** Data supplied **

"""

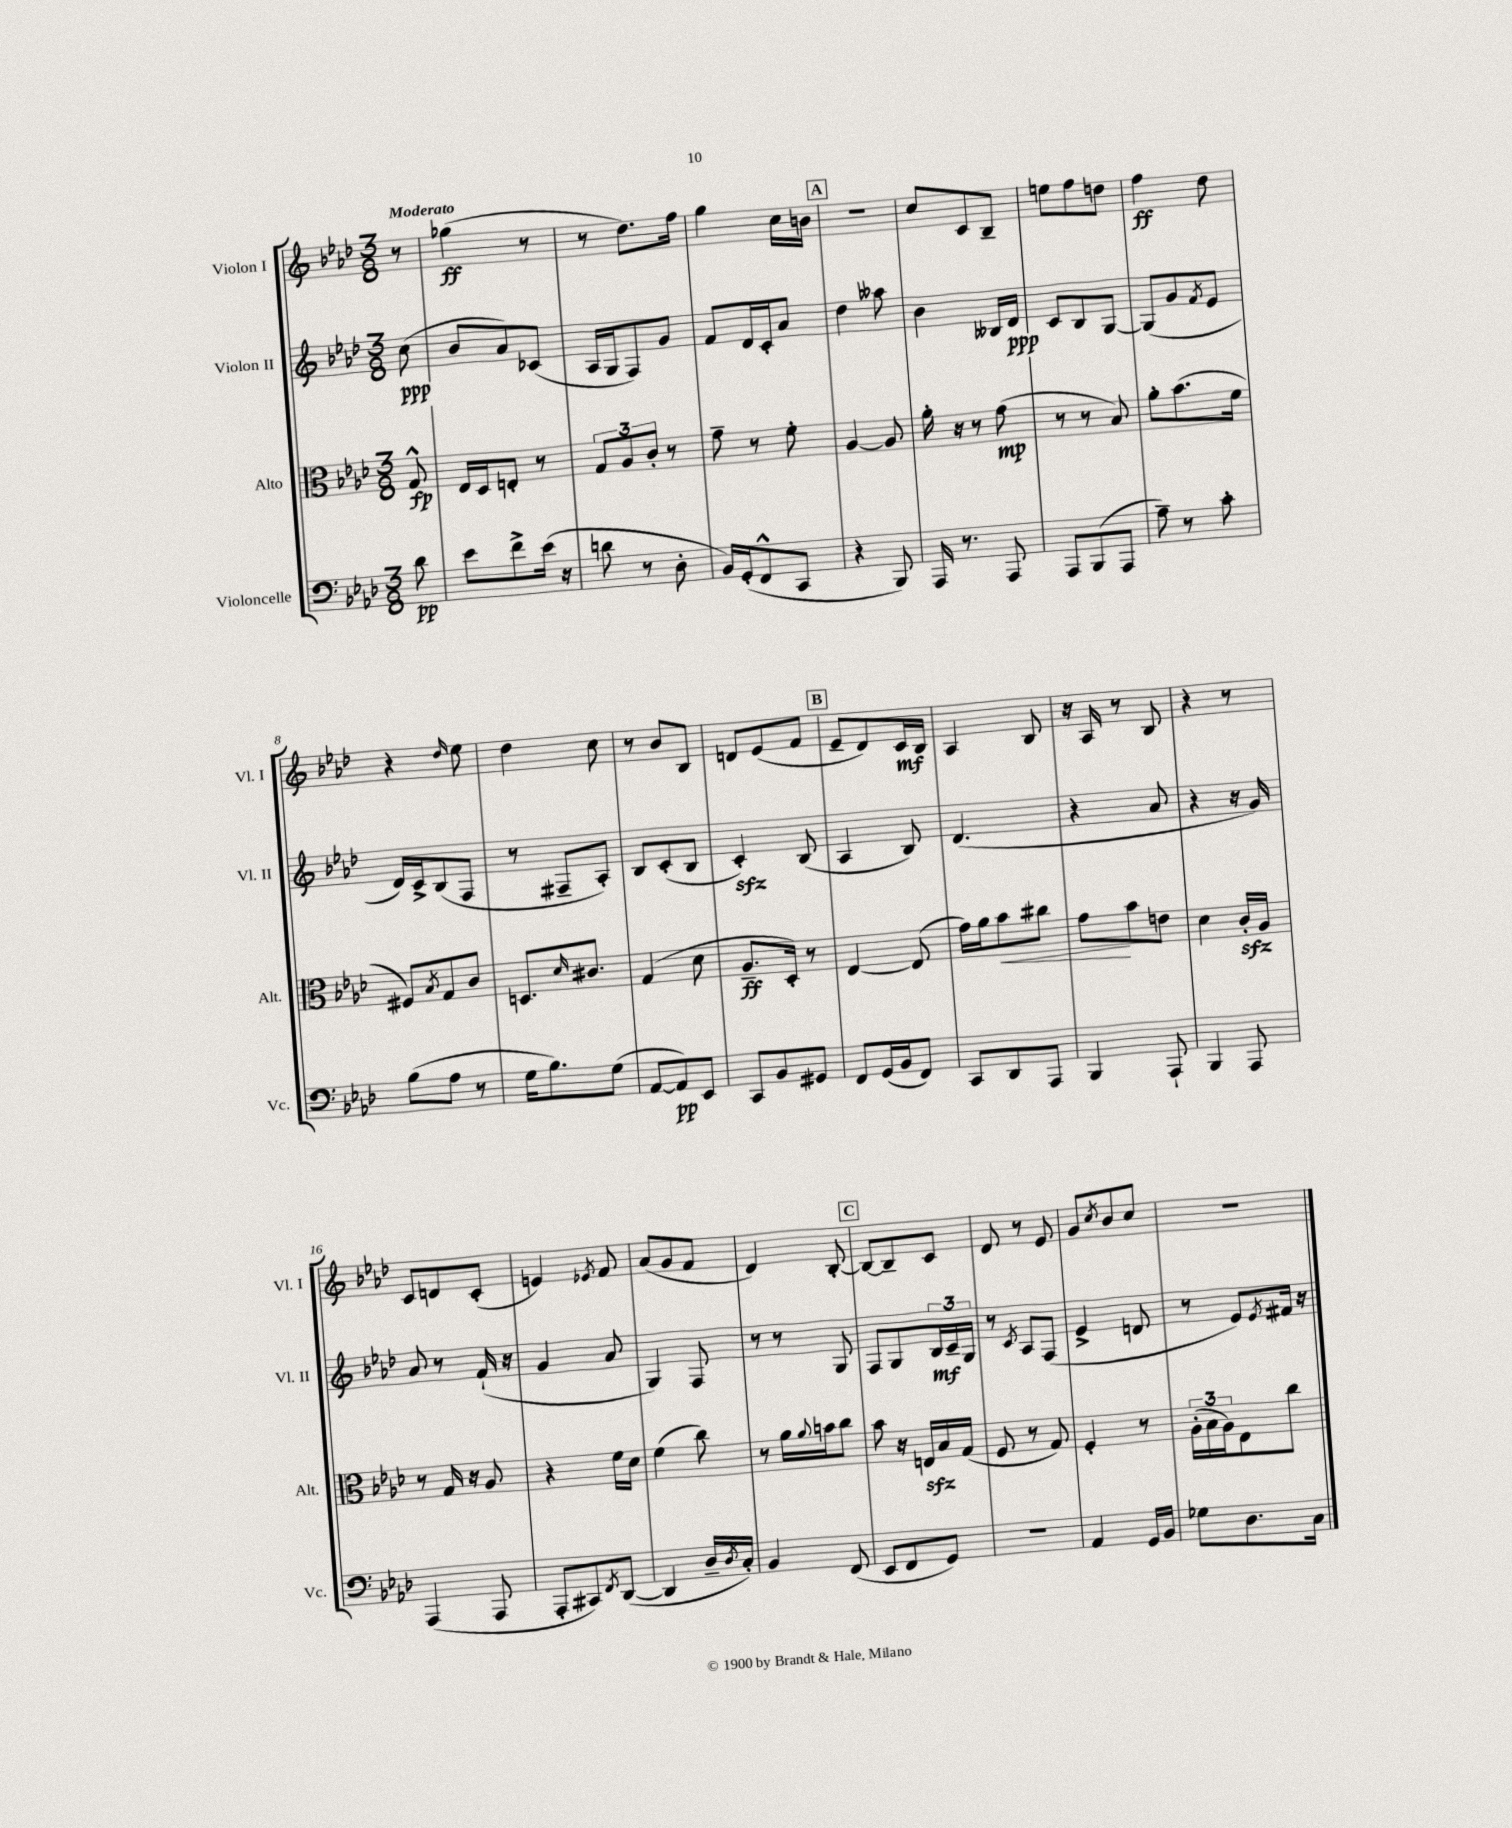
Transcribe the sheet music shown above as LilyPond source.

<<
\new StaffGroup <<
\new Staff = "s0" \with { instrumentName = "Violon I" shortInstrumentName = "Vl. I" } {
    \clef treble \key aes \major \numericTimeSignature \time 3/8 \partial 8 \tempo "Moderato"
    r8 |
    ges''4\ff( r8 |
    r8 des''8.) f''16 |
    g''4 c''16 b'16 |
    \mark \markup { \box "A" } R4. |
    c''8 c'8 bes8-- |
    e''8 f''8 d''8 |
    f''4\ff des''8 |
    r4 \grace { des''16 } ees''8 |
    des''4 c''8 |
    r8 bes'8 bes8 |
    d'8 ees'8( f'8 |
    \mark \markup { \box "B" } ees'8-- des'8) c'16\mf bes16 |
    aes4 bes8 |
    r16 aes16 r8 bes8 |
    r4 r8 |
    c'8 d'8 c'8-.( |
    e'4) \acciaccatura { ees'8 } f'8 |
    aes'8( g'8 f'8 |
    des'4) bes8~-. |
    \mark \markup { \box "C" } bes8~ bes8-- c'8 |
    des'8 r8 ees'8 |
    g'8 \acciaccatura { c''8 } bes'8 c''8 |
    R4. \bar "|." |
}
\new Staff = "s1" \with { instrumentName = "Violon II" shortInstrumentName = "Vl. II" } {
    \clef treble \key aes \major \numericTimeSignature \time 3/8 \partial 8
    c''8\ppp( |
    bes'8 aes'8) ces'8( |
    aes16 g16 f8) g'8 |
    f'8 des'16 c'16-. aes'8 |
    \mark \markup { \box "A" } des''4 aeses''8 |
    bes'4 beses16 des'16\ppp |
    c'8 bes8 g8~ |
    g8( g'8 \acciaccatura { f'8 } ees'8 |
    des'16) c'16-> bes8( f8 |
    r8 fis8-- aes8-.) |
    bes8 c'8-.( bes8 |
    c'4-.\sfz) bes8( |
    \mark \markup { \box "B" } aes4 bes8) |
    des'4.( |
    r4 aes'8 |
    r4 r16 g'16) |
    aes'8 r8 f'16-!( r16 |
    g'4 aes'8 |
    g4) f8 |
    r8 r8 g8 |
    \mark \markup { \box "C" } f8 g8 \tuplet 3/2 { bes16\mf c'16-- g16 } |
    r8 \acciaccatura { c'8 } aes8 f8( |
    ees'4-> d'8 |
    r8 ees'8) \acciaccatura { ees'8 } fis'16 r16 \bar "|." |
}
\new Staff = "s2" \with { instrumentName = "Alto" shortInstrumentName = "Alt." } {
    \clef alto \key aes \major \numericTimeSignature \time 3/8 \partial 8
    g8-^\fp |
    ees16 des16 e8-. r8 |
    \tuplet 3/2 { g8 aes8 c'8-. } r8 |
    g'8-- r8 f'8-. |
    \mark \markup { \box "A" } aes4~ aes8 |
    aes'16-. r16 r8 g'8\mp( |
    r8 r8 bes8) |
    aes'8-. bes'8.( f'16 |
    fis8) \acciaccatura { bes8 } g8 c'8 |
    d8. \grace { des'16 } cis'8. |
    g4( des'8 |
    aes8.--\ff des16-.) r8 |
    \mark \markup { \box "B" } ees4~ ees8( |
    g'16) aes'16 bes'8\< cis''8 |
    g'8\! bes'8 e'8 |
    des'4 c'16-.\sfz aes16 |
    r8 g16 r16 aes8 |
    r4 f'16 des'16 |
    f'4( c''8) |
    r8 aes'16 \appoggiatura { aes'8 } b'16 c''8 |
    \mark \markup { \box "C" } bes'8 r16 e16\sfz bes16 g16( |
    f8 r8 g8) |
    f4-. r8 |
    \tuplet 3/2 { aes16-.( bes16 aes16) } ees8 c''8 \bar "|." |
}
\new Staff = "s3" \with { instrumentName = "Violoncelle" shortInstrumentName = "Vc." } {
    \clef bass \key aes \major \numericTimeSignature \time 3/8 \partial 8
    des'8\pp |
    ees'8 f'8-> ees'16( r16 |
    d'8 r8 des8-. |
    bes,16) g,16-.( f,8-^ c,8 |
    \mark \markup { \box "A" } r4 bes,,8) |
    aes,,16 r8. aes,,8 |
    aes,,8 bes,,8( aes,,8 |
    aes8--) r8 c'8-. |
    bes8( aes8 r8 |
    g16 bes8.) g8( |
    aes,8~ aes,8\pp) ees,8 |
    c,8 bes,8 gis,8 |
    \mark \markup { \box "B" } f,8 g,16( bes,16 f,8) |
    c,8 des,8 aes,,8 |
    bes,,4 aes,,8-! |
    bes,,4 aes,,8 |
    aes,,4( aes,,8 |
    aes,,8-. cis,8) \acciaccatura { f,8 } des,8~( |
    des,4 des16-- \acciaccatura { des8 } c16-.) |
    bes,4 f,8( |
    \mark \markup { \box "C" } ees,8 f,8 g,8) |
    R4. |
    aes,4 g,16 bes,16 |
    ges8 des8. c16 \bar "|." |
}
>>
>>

"""
"""

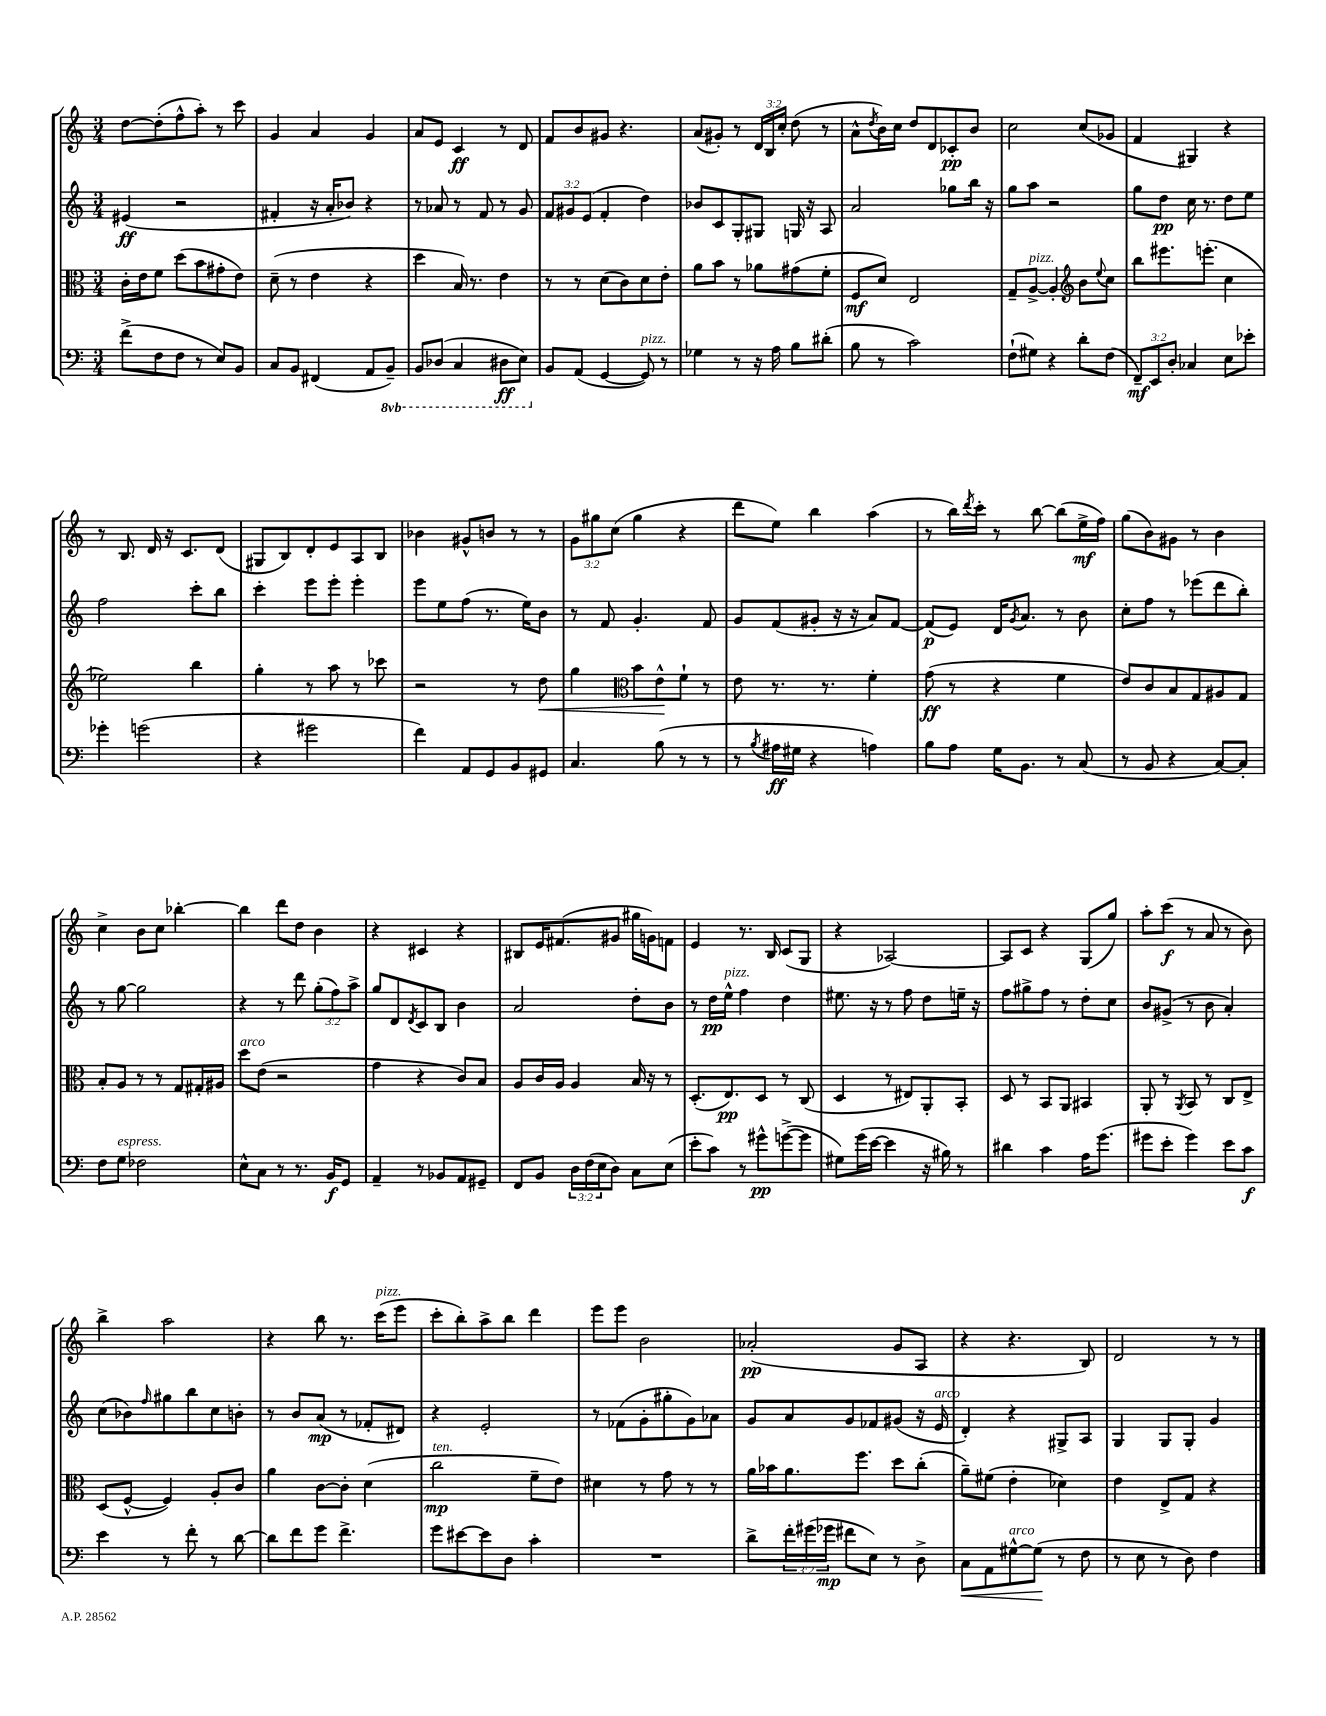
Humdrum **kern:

"""

** Directions for this task **
Rewrite the material as a numbered list, covering the lines from the one containing "Transcribe the sheet" through the one containing "des'16) c'16-> bes8( f8 |", both included, and leaving out any blank lines.

** Correct result **
1. Transcribe the sheet music shown above as LilyPond source.
2. <<
3. \new StaffGroup <<
4. \new Staff = "s0" \with { instrumentName = "Violon I" shortInstrumentName = "Vl. I" } {
5.     \clef treble \key aes \major \numericTimeSignature \time 3/8 \partial 8 \tempo "Moderato"
6.     r8 |
7.     ges''4\ff( r8 |
8.     r8 des''8.) f''16 |
9.     g''4 c''16 b'16 |
10.     \mark \markup { \box "A" } R4. |
11.     c''8 c'8 bes8-- |
12.     e''8 f''8 d''8 |
13.     f''4\ff des''8 |
14.     r4 \grace { des''16 } ees''8 |
15.     des''4 c''8 |
16.     r8 bes'8 bes8 |
17.     d'8 ees'8( f'8 |
18.     \mark \markup { \box "B" } ees'8-- des'8) c'16\mf bes16 |
19.     aes4 bes8 |
20.     r16 aes16 r8 bes8 |
21.     r4 r8 |
22.     c'8 d'8 c'8-.( |
23.     e'4) \acciaccatura { ees'8 } f'8 |
24.     aes'8( g'8 f'8 |
25.     des'4) bes8~-. |
26.     \mark \markup { \box "C" } bes8~ bes8-- c'8 |
27.     des'8 r8 ees'8 |
28.     g'8 \acciaccatura { c''8 } bes'8 c''8 |
29.     R4. \bar "|." |
30. }
31. \new Staff = "s1" \with { instrumentName = "Violon II" shortInstrumentName = "Vl. II" } {
32.     \clef treble \key aes \major \numericTimeSignature \time 3/8 \partial 8
33.     c''8\ppp( |
34.     bes'8 aes'8) ces'8( |
35.     aes16 g16 f8) g'8 |
36.     f'8 des'16 c'16-. aes'8 |
37.     \mark \markup { \box "A" } des''4 aeses''8 |
38.     bes'4 beses16 des'16\ppp |
39.     c'8 bes8 g8~ |
40.     g8( g'8 \acciaccatura { f'8 } ees'8 |
41.     des'16) c'16-> bes8( f8 |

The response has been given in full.